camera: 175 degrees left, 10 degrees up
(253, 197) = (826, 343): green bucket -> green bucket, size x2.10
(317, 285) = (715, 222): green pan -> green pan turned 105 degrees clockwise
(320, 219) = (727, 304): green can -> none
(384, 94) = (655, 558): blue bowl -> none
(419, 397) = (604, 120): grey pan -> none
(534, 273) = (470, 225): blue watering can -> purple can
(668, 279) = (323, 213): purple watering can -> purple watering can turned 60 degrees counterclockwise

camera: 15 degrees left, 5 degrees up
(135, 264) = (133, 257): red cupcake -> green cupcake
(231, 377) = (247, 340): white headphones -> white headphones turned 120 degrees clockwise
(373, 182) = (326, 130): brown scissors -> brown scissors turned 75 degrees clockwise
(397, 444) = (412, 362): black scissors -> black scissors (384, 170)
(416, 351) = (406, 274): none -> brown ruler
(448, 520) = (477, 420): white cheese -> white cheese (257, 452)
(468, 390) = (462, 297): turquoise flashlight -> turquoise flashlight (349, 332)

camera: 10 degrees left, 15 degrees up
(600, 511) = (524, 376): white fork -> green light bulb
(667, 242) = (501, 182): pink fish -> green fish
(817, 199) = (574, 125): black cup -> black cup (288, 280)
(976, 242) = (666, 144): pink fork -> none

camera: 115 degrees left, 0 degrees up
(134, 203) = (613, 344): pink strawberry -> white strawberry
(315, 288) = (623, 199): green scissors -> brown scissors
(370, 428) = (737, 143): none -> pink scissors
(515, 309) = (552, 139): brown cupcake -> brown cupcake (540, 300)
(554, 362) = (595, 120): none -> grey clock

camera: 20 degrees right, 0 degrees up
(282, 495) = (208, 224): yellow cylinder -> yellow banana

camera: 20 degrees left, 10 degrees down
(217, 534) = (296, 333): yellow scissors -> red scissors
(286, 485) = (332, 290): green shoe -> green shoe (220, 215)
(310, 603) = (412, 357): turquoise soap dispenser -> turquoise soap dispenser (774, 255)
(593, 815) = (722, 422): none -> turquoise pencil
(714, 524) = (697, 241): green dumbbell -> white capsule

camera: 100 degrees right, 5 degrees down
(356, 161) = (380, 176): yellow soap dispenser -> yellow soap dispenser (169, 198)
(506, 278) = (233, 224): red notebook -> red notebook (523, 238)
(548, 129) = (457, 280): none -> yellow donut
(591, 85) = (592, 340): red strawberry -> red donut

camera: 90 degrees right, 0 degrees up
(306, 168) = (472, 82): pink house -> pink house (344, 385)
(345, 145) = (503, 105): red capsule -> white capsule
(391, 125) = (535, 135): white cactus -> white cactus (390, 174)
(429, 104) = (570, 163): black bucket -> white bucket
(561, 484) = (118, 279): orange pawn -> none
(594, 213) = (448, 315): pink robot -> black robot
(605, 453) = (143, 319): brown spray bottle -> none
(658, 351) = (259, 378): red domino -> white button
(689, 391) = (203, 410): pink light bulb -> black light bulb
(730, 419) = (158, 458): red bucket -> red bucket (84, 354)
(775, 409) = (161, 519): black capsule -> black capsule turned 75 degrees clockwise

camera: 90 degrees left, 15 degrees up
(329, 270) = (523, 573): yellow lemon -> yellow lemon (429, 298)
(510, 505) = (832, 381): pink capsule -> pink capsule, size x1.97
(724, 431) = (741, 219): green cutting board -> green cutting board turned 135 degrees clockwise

• Task objective: Provide the number of lines above in which the word "soap" appears, with no further words.

• Finished exercise: 2